Stored records:
::::
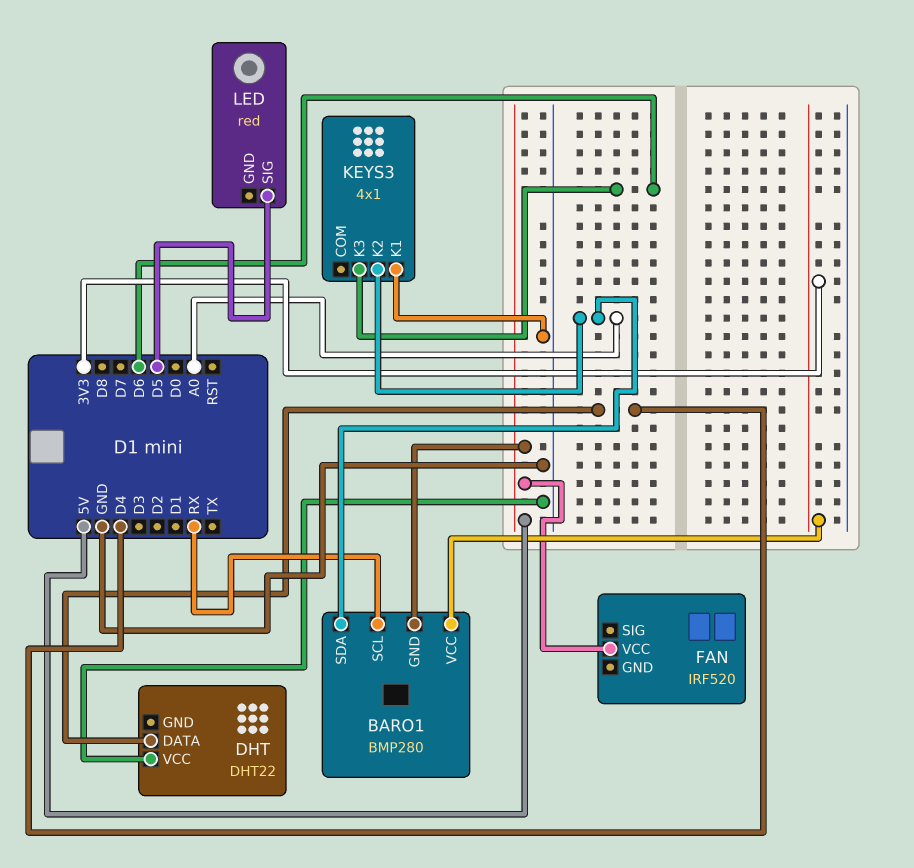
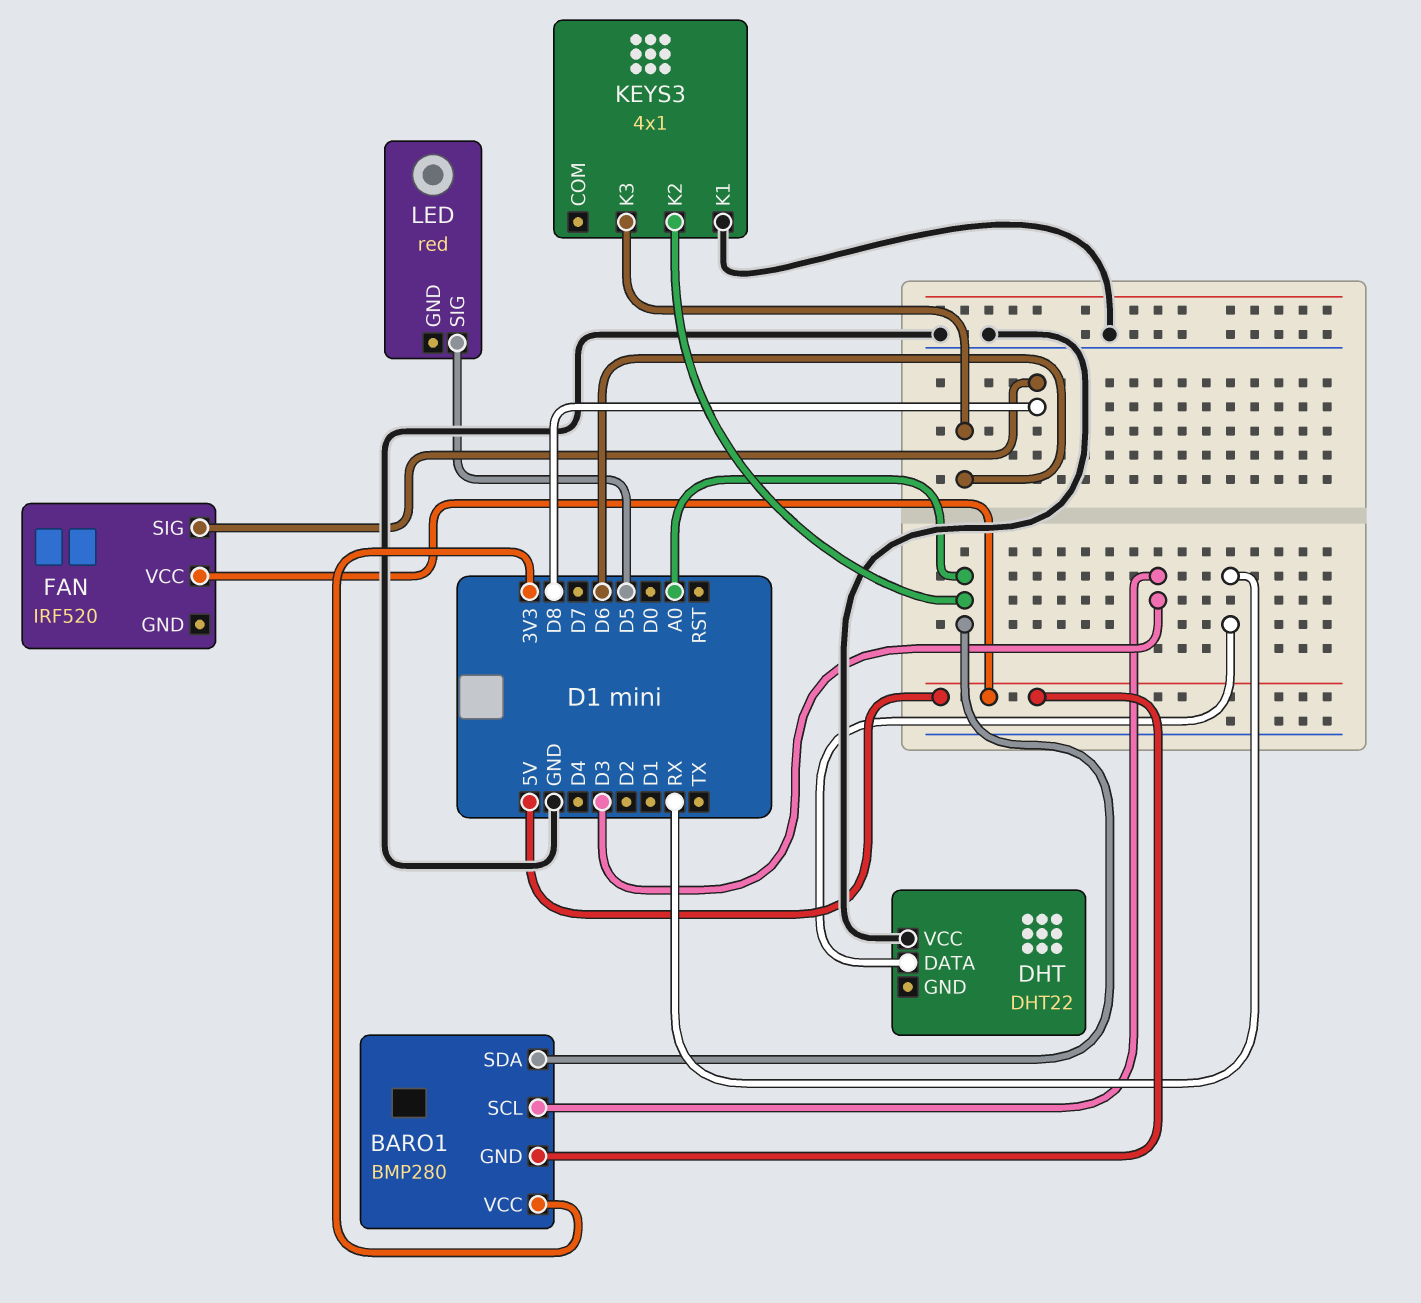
BARO1 pin SCL: RX -> D3
DHT pin DATA: D4 -> RX
FAN pin SIG: none -> D8

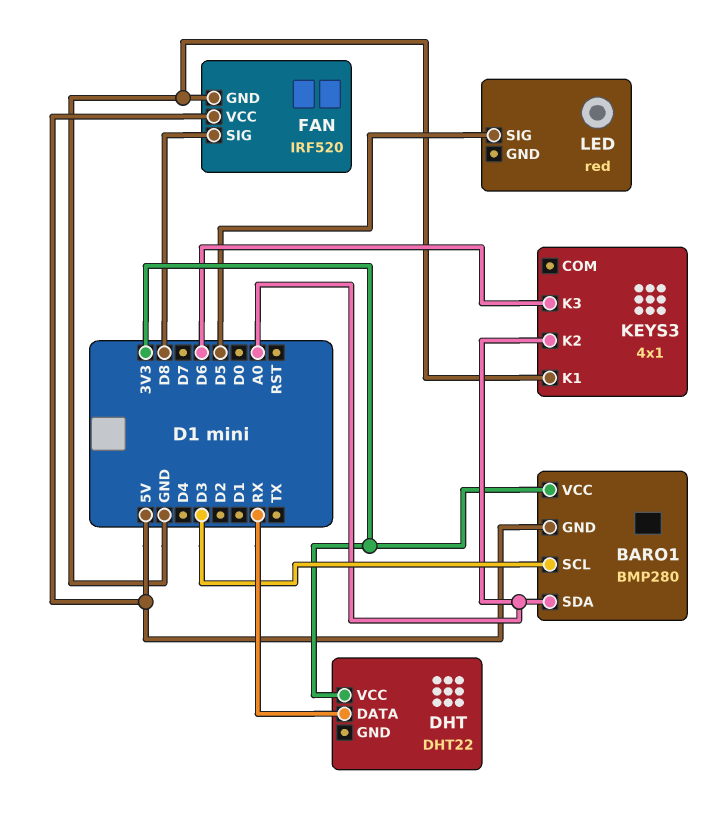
DHT pin VCC: GND -> 3V3
FAN pin GND: none -> GND

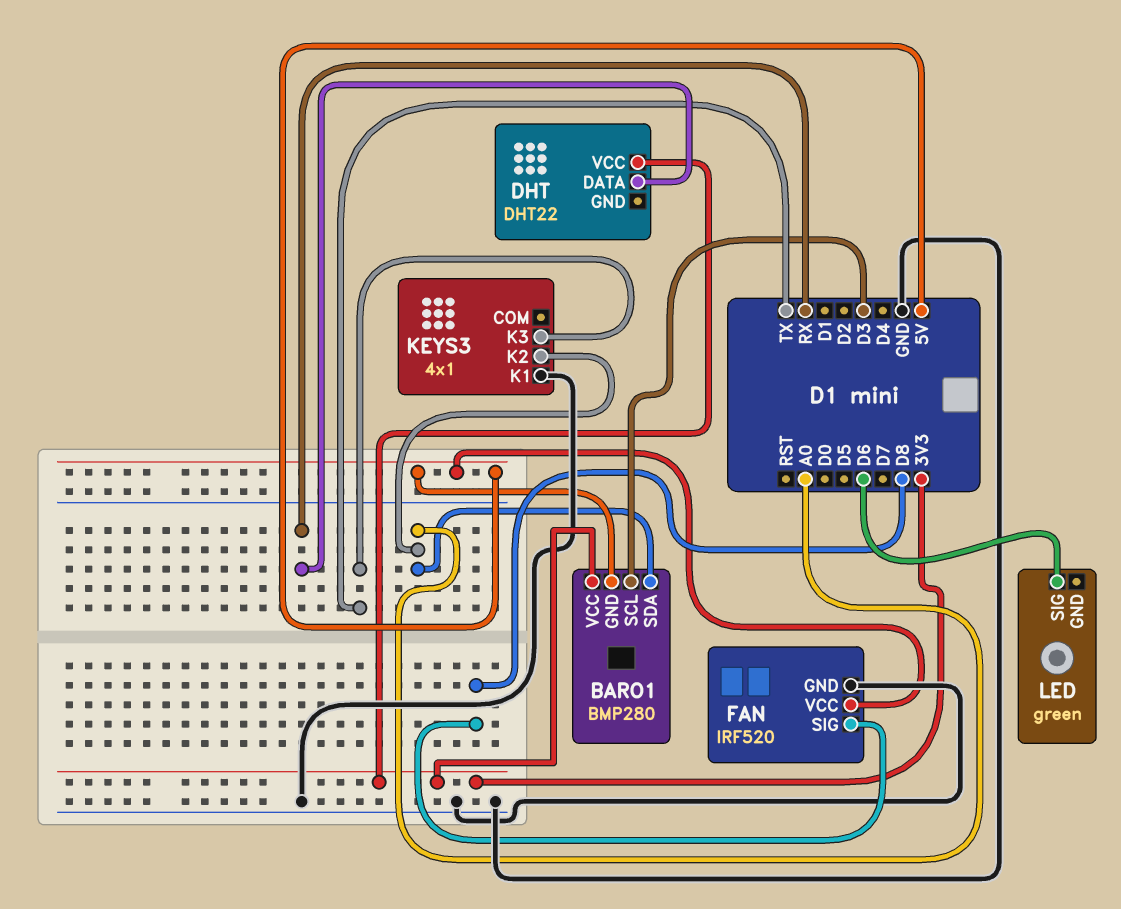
KEYS3 pin K3: D6 -> TX
LED: red -> green
LED pin SIG: D5 -> D6

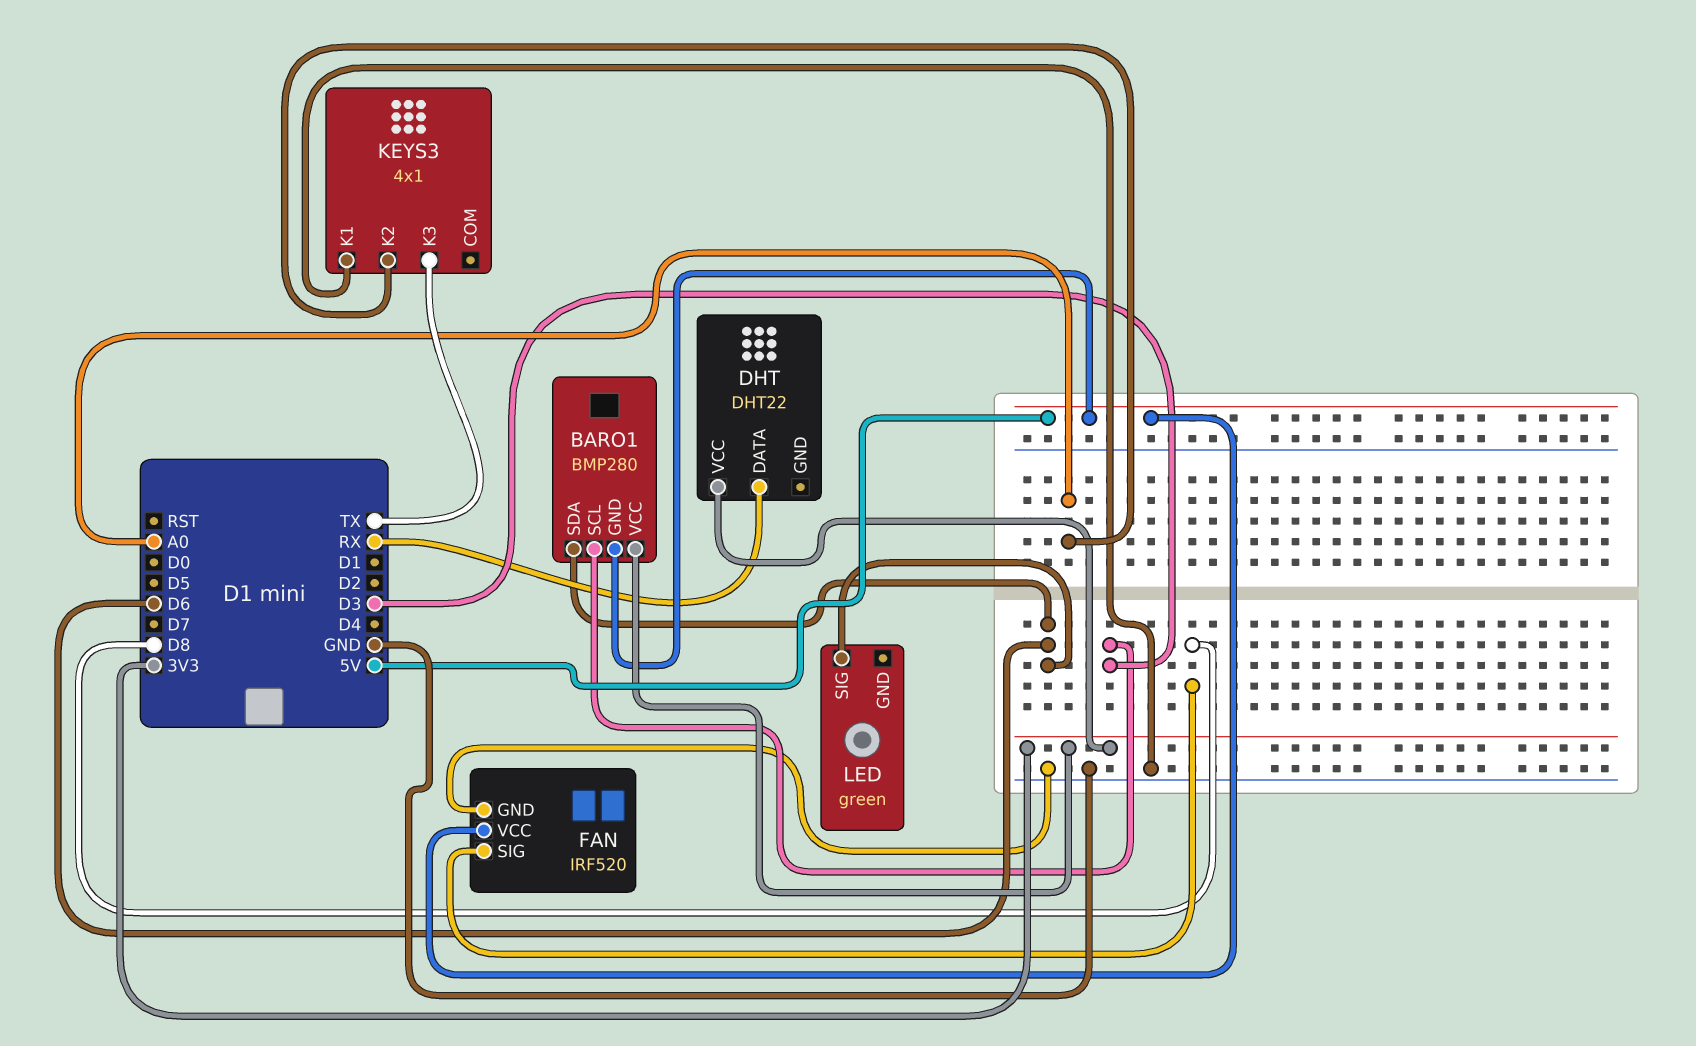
BARO1 pin SDA: A0 -> D6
::::
[What this task involves]
Reproduce each line above exactly, but not a single picture.

[Solution for this problem]
BARO1 pin SCL: RX -> D3
DHT pin DATA: D4 -> RX
FAN pin SIG: none -> D8

DHT pin VCC: GND -> 3V3
FAN pin GND: none -> GND

KEYS3 pin K3: D6 -> TX
LED: red -> green
LED pin SIG: D5 -> D6

BARO1 pin SDA: A0 -> D6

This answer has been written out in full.